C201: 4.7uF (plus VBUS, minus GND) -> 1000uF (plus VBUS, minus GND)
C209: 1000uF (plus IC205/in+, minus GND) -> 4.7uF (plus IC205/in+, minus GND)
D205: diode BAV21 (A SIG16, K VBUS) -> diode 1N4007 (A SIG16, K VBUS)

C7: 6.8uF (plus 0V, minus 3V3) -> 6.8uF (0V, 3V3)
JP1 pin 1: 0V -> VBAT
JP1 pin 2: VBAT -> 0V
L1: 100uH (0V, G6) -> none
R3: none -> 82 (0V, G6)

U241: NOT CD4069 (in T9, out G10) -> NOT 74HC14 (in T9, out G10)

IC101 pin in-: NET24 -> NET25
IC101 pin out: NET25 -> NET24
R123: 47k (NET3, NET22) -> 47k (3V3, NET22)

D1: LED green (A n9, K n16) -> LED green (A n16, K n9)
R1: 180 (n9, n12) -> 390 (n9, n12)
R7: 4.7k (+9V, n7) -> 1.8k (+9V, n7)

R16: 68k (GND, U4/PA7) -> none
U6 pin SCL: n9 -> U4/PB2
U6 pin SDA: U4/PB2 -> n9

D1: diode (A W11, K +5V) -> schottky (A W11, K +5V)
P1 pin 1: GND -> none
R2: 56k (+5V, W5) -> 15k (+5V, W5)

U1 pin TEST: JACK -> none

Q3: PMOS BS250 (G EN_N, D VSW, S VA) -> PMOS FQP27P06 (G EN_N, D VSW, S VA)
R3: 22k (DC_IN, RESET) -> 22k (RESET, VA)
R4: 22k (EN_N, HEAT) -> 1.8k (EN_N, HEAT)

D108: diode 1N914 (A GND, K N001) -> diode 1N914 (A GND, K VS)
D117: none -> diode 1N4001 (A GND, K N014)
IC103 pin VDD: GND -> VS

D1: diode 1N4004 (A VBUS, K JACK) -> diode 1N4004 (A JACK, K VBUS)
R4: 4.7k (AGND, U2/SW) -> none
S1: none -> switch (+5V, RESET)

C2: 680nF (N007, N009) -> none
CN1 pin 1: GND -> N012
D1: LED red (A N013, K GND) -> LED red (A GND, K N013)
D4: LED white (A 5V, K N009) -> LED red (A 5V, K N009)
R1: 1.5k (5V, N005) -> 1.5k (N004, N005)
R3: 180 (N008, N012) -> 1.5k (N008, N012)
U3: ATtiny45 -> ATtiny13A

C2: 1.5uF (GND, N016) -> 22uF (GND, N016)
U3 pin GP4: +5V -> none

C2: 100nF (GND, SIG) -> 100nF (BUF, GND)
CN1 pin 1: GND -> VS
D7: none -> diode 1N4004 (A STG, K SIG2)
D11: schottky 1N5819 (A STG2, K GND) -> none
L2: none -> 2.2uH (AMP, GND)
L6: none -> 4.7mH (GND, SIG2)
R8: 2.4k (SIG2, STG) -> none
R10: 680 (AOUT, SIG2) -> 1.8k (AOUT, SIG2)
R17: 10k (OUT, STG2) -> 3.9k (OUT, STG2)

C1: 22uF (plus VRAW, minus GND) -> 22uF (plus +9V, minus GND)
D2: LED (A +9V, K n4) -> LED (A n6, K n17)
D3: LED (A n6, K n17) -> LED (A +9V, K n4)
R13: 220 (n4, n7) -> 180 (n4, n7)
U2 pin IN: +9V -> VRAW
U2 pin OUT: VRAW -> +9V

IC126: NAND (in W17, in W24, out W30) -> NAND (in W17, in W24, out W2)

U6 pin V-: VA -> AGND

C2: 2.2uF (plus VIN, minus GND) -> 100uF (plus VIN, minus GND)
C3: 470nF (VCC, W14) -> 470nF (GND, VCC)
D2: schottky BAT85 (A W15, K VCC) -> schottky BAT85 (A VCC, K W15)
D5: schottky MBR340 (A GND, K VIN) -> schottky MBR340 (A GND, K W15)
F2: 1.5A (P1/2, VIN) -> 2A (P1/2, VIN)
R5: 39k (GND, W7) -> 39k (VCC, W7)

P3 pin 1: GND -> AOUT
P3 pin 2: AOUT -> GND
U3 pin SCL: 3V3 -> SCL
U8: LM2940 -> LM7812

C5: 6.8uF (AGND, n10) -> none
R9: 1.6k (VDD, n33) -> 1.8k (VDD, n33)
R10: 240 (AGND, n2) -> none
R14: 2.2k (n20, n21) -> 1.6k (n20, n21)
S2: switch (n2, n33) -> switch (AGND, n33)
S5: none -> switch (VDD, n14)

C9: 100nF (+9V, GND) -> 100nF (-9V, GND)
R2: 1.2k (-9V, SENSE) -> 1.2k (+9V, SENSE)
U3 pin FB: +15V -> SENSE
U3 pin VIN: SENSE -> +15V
________
■ The task: Each line above should be duplicated without any alteration.

■ Answer space:
C201: 4.7uF (plus VBUS, minus GND) -> 1000uF (plus VBUS, minus GND)
C209: 1000uF (plus IC205/in+, minus GND) -> 4.7uF (plus IC205/in+, minus GND)
D205: diode BAV21 (A SIG16, K VBUS) -> diode 1N4007 (A SIG16, K VBUS)

C7: 6.8uF (plus 0V, minus 3V3) -> 6.8uF (0V, 3V3)
JP1 pin 1: 0V -> VBAT
JP1 pin 2: VBAT -> 0V
L1: 100uH (0V, G6) -> none
R3: none -> 82 (0V, G6)

U241: NOT CD4069 (in T9, out G10) -> NOT 74HC14 (in T9, out G10)

IC101 pin in-: NET24 -> NET25
IC101 pin out: NET25 -> NET24
R123: 47k (NET3, NET22) -> 47k (3V3, NET22)

D1: LED green (A n9, K n16) -> LED green (A n16, K n9)
R1: 180 (n9, n12) -> 390 (n9, n12)
R7: 4.7k (+9V, n7) -> 1.8k (+9V, n7)

R16: 68k (GND, U4/PA7) -> none
U6 pin SCL: n9 -> U4/PB2
U6 pin SDA: U4/PB2 -> n9

D1: diode (A W11, K +5V) -> schottky (A W11, K +5V)
P1 pin 1: GND -> none
R2: 56k (+5V, W5) -> 15k (+5V, W5)

U1 pin TEST: JACK -> none

Q3: PMOS BS250 (G EN_N, D VSW, S VA) -> PMOS FQP27P06 (G EN_N, D VSW, S VA)
R3: 22k (DC_IN, RESET) -> 22k (RESET, VA)
R4: 22k (EN_N, HEAT) -> 1.8k (EN_N, HEAT)

D108: diode 1N914 (A GND, K N001) -> diode 1N914 (A GND, K VS)
D117: none -> diode 1N4001 (A GND, K N014)
IC103 pin VDD: GND -> VS

D1: diode 1N4004 (A VBUS, K JACK) -> diode 1N4004 (A JACK, K VBUS)
R4: 4.7k (AGND, U2/SW) -> none
S1: none -> switch (+5V, RESET)

C2: 680nF (N007, N009) -> none
CN1 pin 1: GND -> N012
D1: LED red (A N013, K GND) -> LED red (A GND, K N013)
D4: LED white (A 5V, K N009) -> LED red (A 5V, K N009)
R1: 1.5k (5V, N005) -> 1.5k (N004, N005)
R3: 180 (N008, N012) -> 1.5k (N008, N012)
U3: ATtiny45 -> ATtiny13A

C2: 1.5uF (GND, N016) -> 22uF (GND, N016)
U3 pin GP4: +5V -> none

C2: 100nF (GND, SIG) -> 100nF (BUF, GND)
CN1 pin 1: GND -> VS
D7: none -> diode 1N4004 (A STG, K SIG2)
D11: schottky 1N5819 (A STG2, K GND) -> none
L2: none -> 2.2uH (AMP, GND)
L6: none -> 4.7mH (GND, SIG2)
R8: 2.4k (SIG2, STG) -> none
R10: 680 (AOUT, SIG2) -> 1.8k (AOUT, SIG2)
R17: 10k (OUT, STG2) -> 3.9k (OUT, STG2)

C1: 22uF (plus VRAW, minus GND) -> 22uF (plus +9V, minus GND)
D2: LED (A +9V, K n4) -> LED (A n6, K n17)
D3: LED (A n6, K n17) -> LED (A +9V, K n4)
R13: 220 (n4, n7) -> 180 (n4, n7)
U2 pin IN: +9V -> VRAW
U2 pin OUT: VRAW -> +9V

IC126: NAND (in W17, in W24, out W30) -> NAND (in W17, in W24, out W2)

U6 pin V-: VA -> AGND

C2: 2.2uF (plus VIN, minus GND) -> 100uF (plus VIN, minus GND)
C3: 470nF (VCC, W14) -> 470nF (GND, VCC)
D2: schottky BAT85 (A W15, K VCC) -> schottky BAT85 (A VCC, K W15)
D5: schottky MBR340 (A GND, K VIN) -> schottky MBR340 (A GND, K W15)
F2: 1.5A (P1/2, VIN) -> 2A (P1/2, VIN)
R5: 39k (GND, W7) -> 39k (VCC, W7)

P3 pin 1: GND -> AOUT
P3 pin 2: AOUT -> GND
U3 pin SCL: 3V3 -> SCL
U8: LM2940 -> LM7812

C5: 6.8uF (AGND, n10) -> none
R9: 1.6k (VDD, n33) -> 1.8k (VDD, n33)
R10: 240 (AGND, n2) -> none
R14: 2.2k (n20, n21) -> 1.6k (n20, n21)
S2: switch (n2, n33) -> switch (AGND, n33)
S5: none -> switch (VDD, n14)

C9: 100nF (+9V, GND) -> 100nF (-9V, GND)
R2: 1.2k (-9V, SENSE) -> 1.2k (+9V, SENSE)
U3 pin FB: +15V -> SENSE
U3 pin VIN: SENSE -> +15V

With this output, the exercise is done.